- **ABOUT THIS EXERCISE**
Any image in the records is to be skipped; everything else should be reproduced exactly.
********
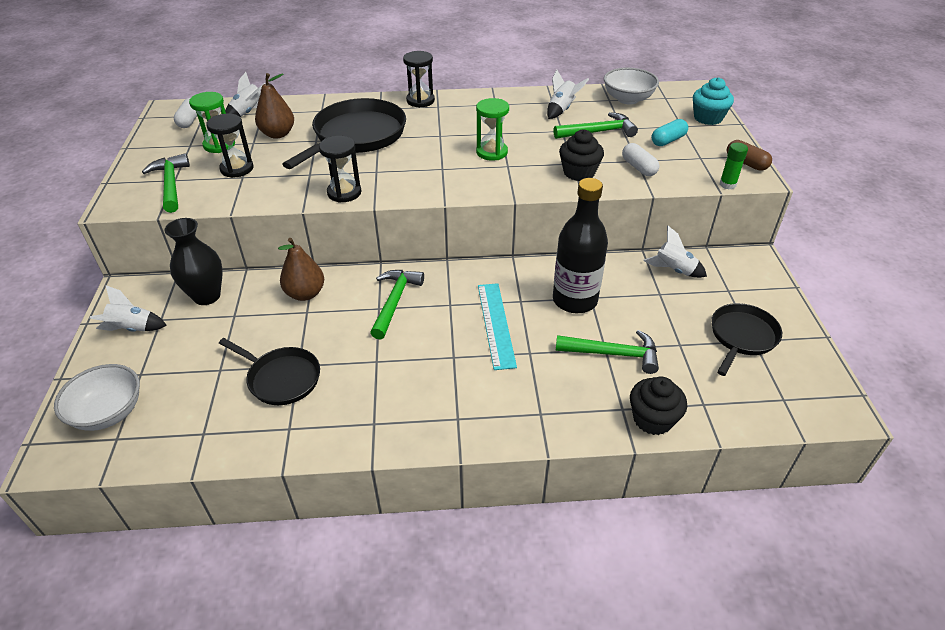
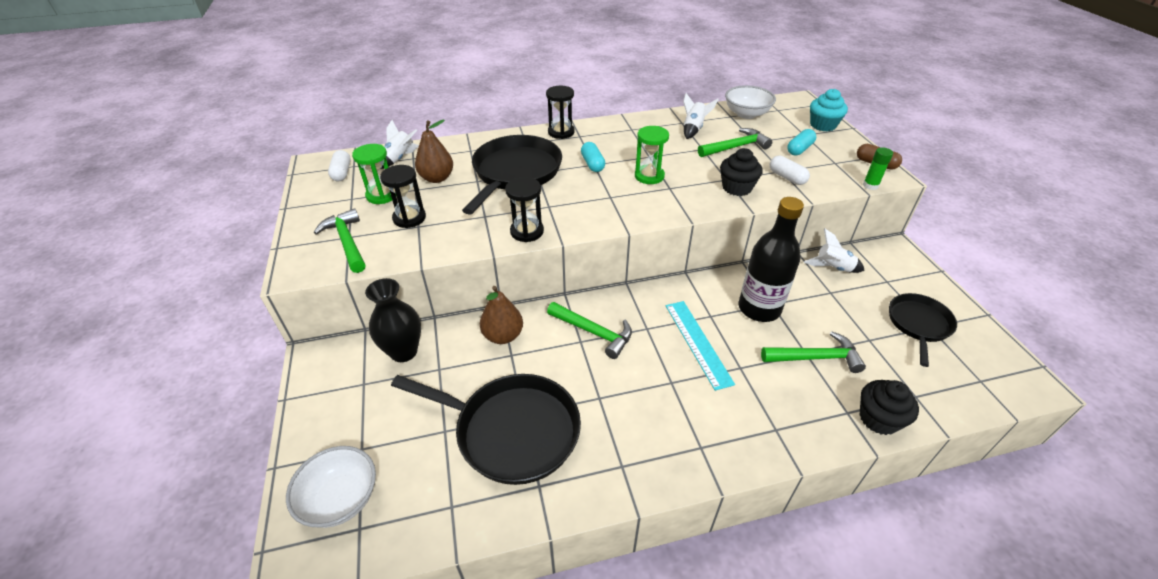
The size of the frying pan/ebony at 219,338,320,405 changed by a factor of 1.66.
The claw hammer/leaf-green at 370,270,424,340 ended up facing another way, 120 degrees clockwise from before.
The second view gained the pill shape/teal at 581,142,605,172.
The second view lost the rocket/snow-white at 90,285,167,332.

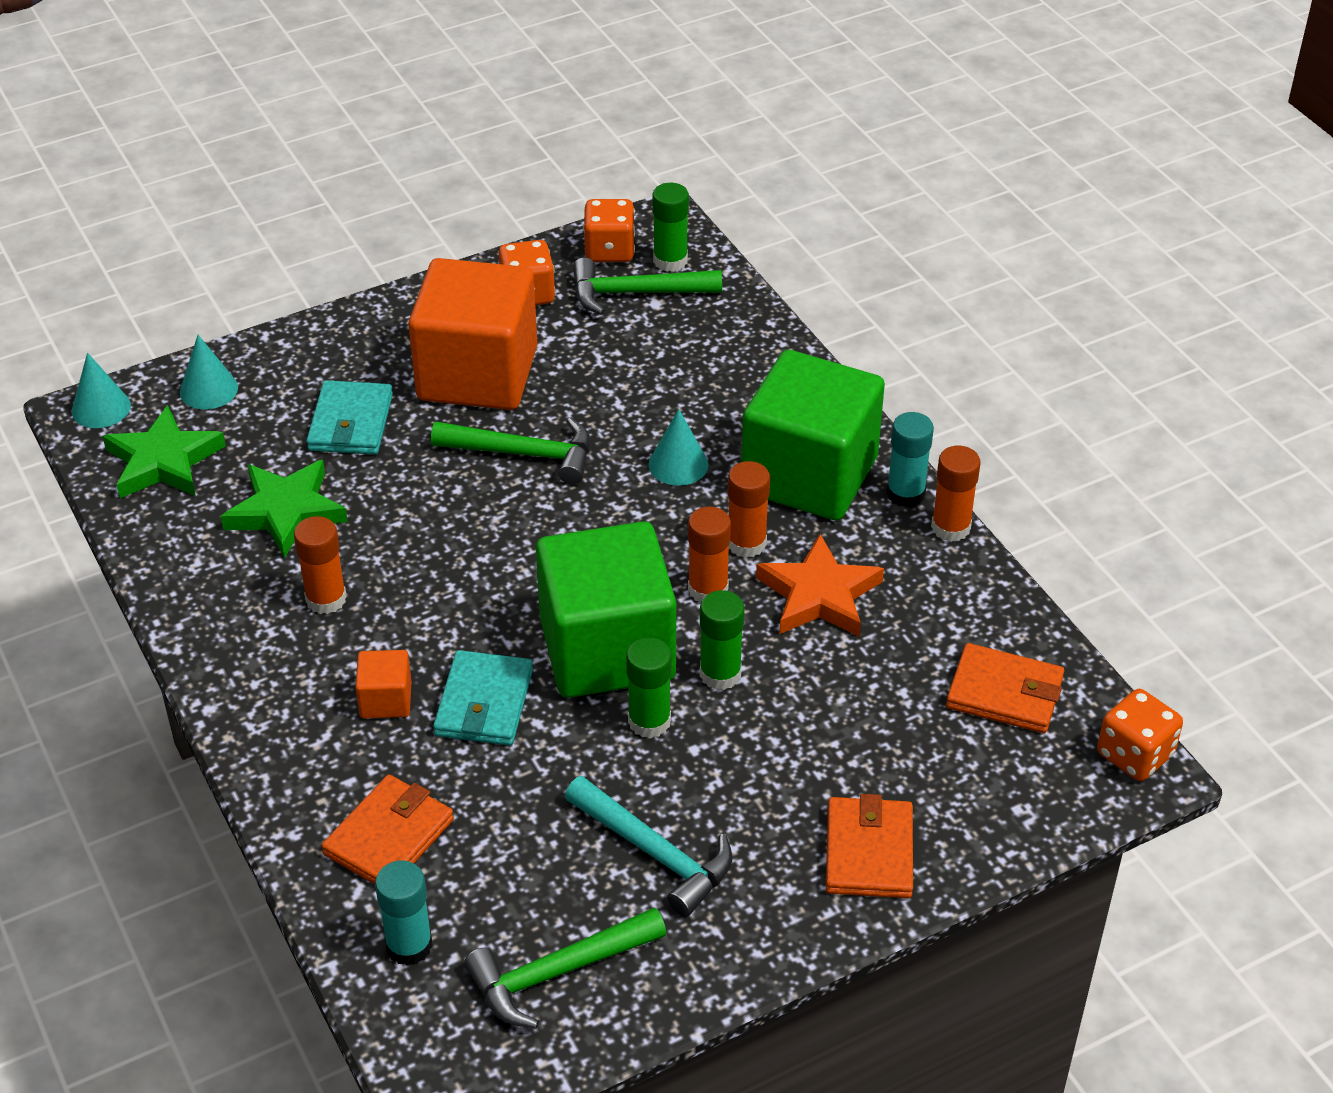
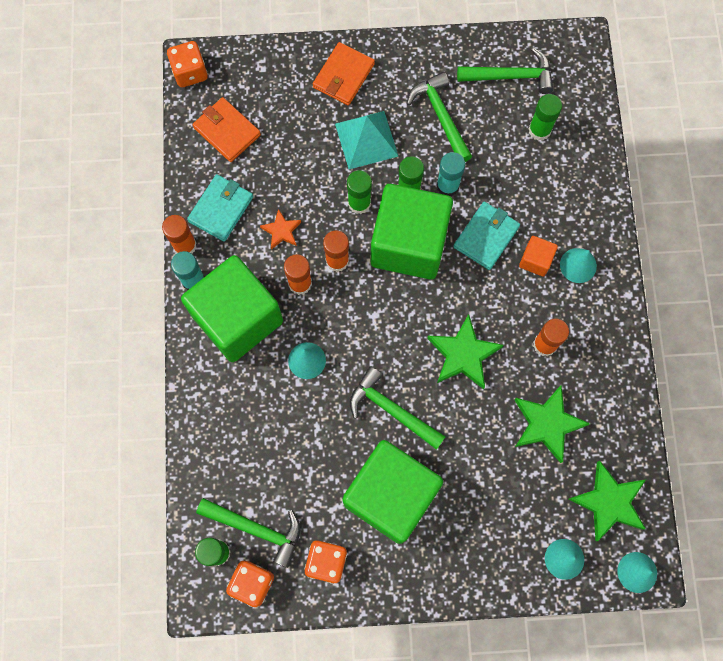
The billfold/teal ended up elsewhere, having gone from 306,380,393,454 to 187,174,253,242.
The size of the star shape/bright orange at 756,534,884,637 changed by a factor of 0.57.
The second view gained the solid pyramid/teal at 335,111,398,169.
What was the cube/bright orange at 408,258,538,410 turned into the cube/leaf-green at 342,440,443,544.
What was the claw hammer/teal at 565,776,732,917 turned into the claw hammer/leaf-green at 407,72,472,162.
The second view gained the star shape/leaf-green at 427,314,504,389.
The glue stick/teal ended up elsewhere, having gone from 375,861,433,966 to 436,152,465,196.
The second view gained the glue stick/leaf-green at 529,94,562,141.
The second view gained the solid cone/teal at 560,248,597,283.
The second view lost the billfold/bright orange at 322,775,454,884.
********
- **RESULT**
The size of the frying pan/ebony at 219,338,320,405 changed by a factor of 1.66.
The claw hammer/leaf-green at 370,270,424,340 ended up facing another way, 120 degrees clockwise from before.
The second view gained the pill shape/teal at 581,142,605,172.
The second view lost the rocket/snow-white at 90,285,167,332.

The billfold/teal ended up elsewhere, having gone from 306,380,393,454 to 187,174,253,242.
The size of the star shape/bright orange at 756,534,884,637 changed by a factor of 0.57.
The second view gained the solid pyramid/teal at 335,111,398,169.
What was the cube/bright orange at 408,258,538,410 turned into the cube/leaf-green at 342,440,443,544.
What was the claw hammer/teal at 565,776,732,917 turned into the claw hammer/leaf-green at 407,72,472,162.
The second view gained the star shape/leaf-green at 427,314,504,389.
The glue stick/teal ended up elsewhere, having gone from 375,861,433,966 to 436,152,465,196.
The second view gained the glue stick/leaf-green at 529,94,562,141.
The second view gained the solid cone/teal at 560,248,597,283.
The second view lost the billfold/bright orange at 322,775,454,884.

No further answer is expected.